* [PROBLEM]
Output the entries below exactly, from the first line to the line holding "(525, 71) = (522, 181): green", both included.

* [AVAILABLE RECORDS]
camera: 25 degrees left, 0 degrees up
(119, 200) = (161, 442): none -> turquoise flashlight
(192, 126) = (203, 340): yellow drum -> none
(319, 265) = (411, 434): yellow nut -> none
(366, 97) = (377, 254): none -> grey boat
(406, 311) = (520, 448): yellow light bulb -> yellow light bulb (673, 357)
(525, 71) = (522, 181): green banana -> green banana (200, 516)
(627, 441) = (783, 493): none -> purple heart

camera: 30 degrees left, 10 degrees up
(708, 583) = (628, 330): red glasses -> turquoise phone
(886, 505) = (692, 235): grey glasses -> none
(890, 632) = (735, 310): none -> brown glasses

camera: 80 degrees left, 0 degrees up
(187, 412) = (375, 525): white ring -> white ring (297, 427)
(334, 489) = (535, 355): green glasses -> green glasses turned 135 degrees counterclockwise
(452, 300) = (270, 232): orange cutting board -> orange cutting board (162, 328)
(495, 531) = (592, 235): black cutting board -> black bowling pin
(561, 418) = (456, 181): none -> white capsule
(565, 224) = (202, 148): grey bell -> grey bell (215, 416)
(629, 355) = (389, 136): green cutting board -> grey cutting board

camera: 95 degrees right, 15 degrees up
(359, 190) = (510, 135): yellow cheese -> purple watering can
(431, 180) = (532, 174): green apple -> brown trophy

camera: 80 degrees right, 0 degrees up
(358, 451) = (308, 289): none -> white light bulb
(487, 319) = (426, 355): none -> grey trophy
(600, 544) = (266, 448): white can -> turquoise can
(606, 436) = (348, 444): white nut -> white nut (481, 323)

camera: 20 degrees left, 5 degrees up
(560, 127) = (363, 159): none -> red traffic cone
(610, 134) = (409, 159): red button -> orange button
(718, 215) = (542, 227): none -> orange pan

* [ANSWER TO THIS EXERCISE]
camera: 25 degrees left, 0 degrees up
(119, 200) = (161, 442): none -> turquoise flashlight
(192, 126) = (203, 340): yellow drum -> none
(319, 265) = (411, 434): yellow nut -> none
(366, 97) = (377, 254): none -> grey boat
(406, 311) = (520, 448): yellow light bulb -> yellow light bulb (673, 357)
(525, 71) = (522, 181): green banana -> green banana (200, 516)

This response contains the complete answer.